■ EXERCISE MATERIALS ■
-------------------------
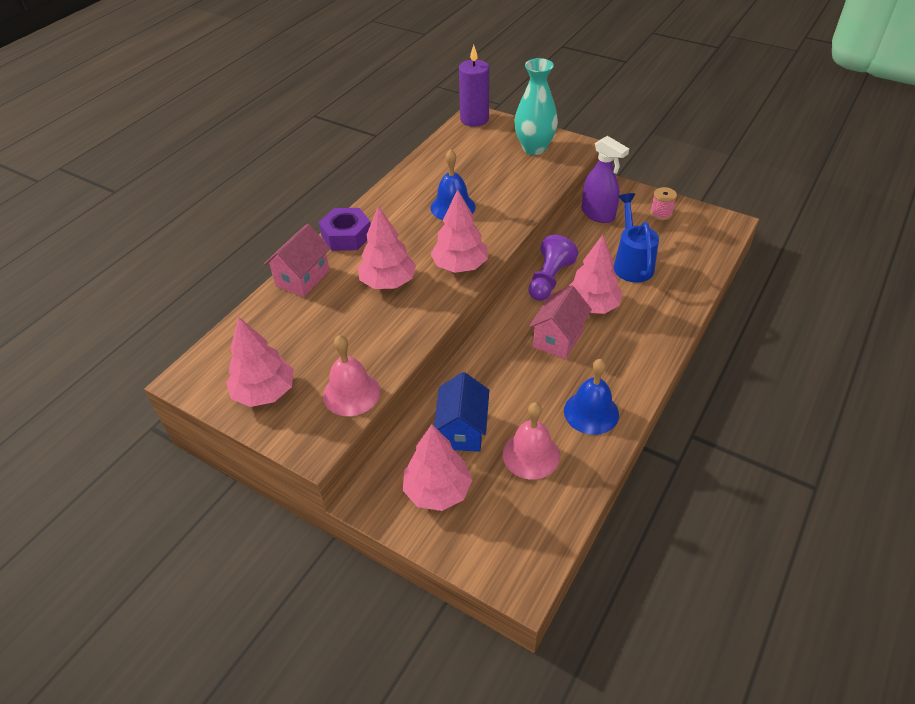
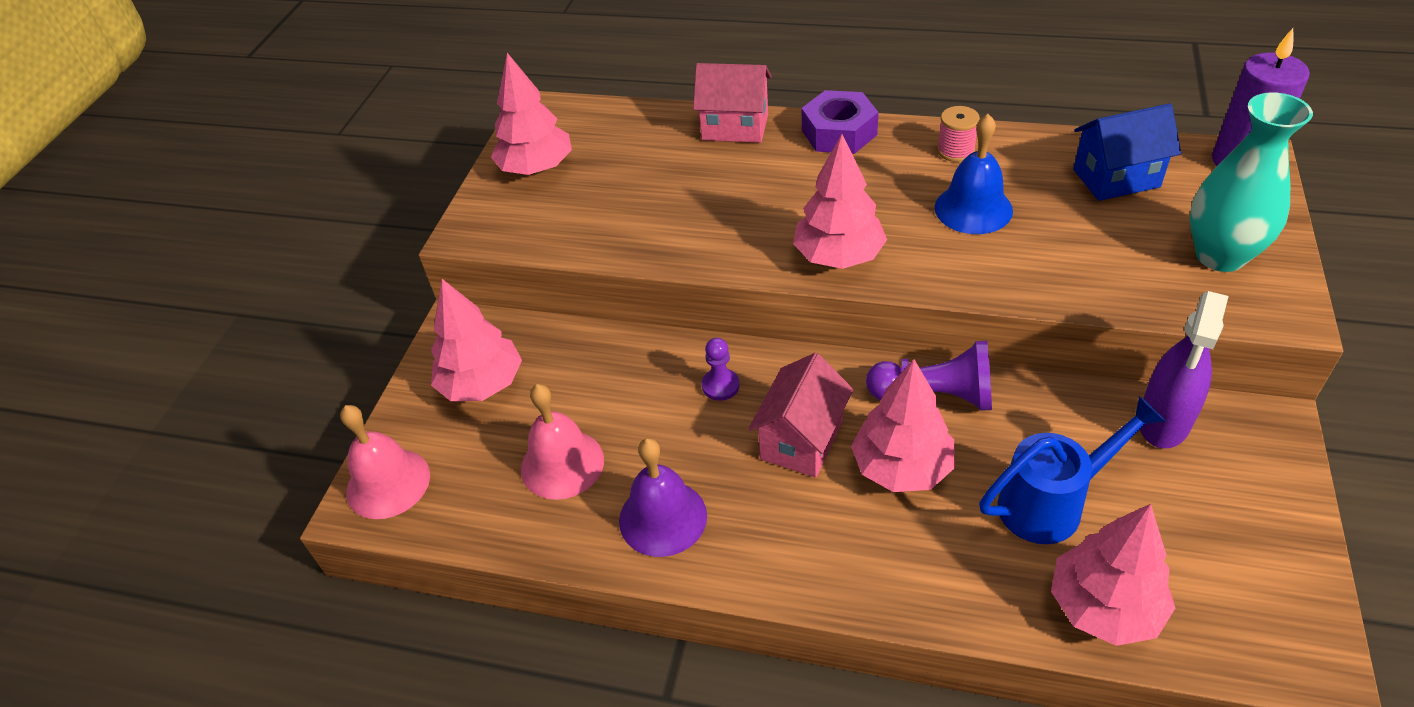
camera: 75 degrees right, 0 degrees up
(351, 393) = (555, 234): pink bell -> pink bell (388, 483)
(388, 282) = (766, 199): pink tree -> pink tree (1104, 607)
(462, 430) = (584, 380): blue house -> blue house (1116, 178)
(501, 363) = (720, 386): none -> purple pawn
(558, 339) = (801, 440): pink house -> pink house turned 75 degrees counterclockwise
(591, 412) = (663, 518): blue bell -> purple bell
(661, 213) = (1246, 523): pink spool -> pink spool (955, 151)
-------------------------
■ DESCRIPTION OF THE TASK ■
Output the line bearing "(388, 282) = (766, 199): pink" along with all the lines after it through the end of the entries, exactly, and no other lines.

■ OUTPUT ■
(388, 282) = (766, 199): pink tree -> pink tree (1104, 607)
(462, 430) = (584, 380): blue house -> blue house (1116, 178)
(501, 363) = (720, 386): none -> purple pawn
(558, 339) = (801, 440): pink house -> pink house turned 75 degrees counterclockwise
(591, 412) = (663, 518): blue bell -> purple bell
(661, 213) = (1246, 523): pink spool -> pink spool (955, 151)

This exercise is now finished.